▶ **About this task**
Extract the line that contains "R3: 15k (GND, LEVEL) -> 8.2k (GND, LEVEL)" and every line after it to the end of the records below, exactly as written and nothing else.

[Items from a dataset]
BEGIN

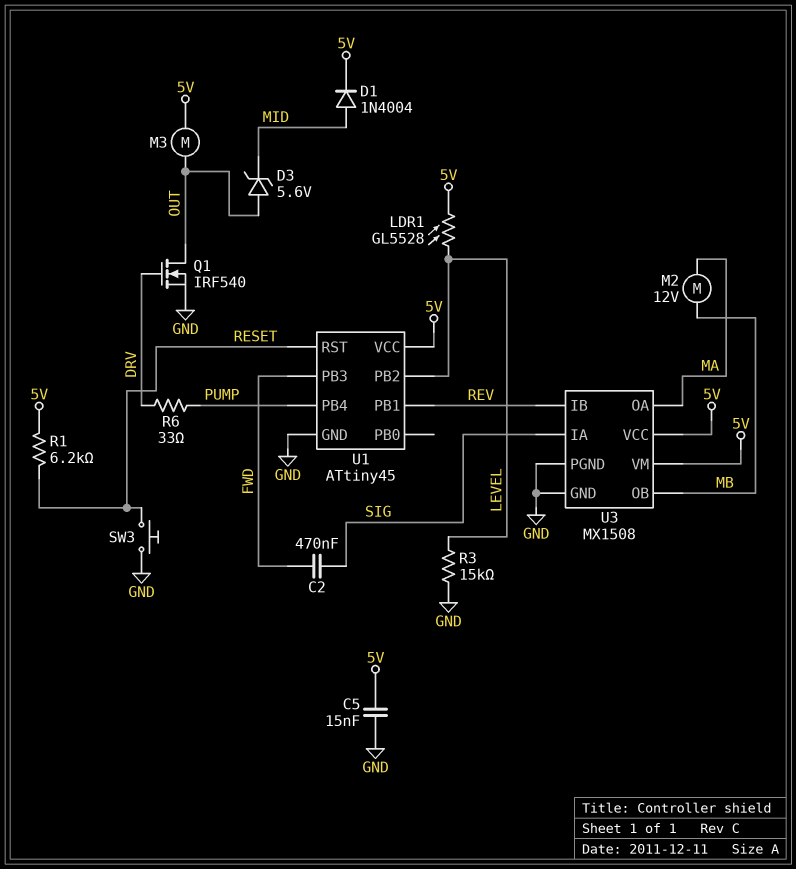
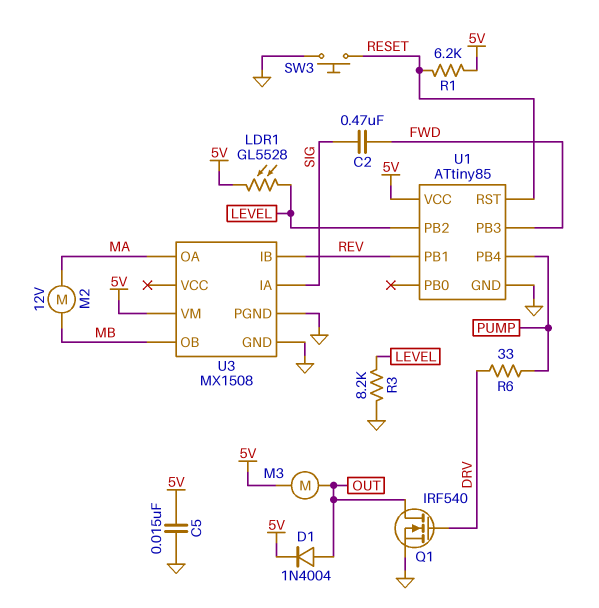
D1: diode 1N4004 (A MID, K 5V) -> diode 1N4004 (A OUT, K 5V)
D3: zener 5.6V (A OUT, K MID) -> none
R3: 15k (GND, LEVEL) -> 8.2k (GND, LEVEL)
U1: ATtiny45 -> ATtiny85
U3 pin VCC: 5V -> none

END

▶ **Reply**
R3: 15k (GND, LEVEL) -> 8.2k (GND, LEVEL)
U1: ATtiny45 -> ATtiny85
U3 pin VCC: 5V -> none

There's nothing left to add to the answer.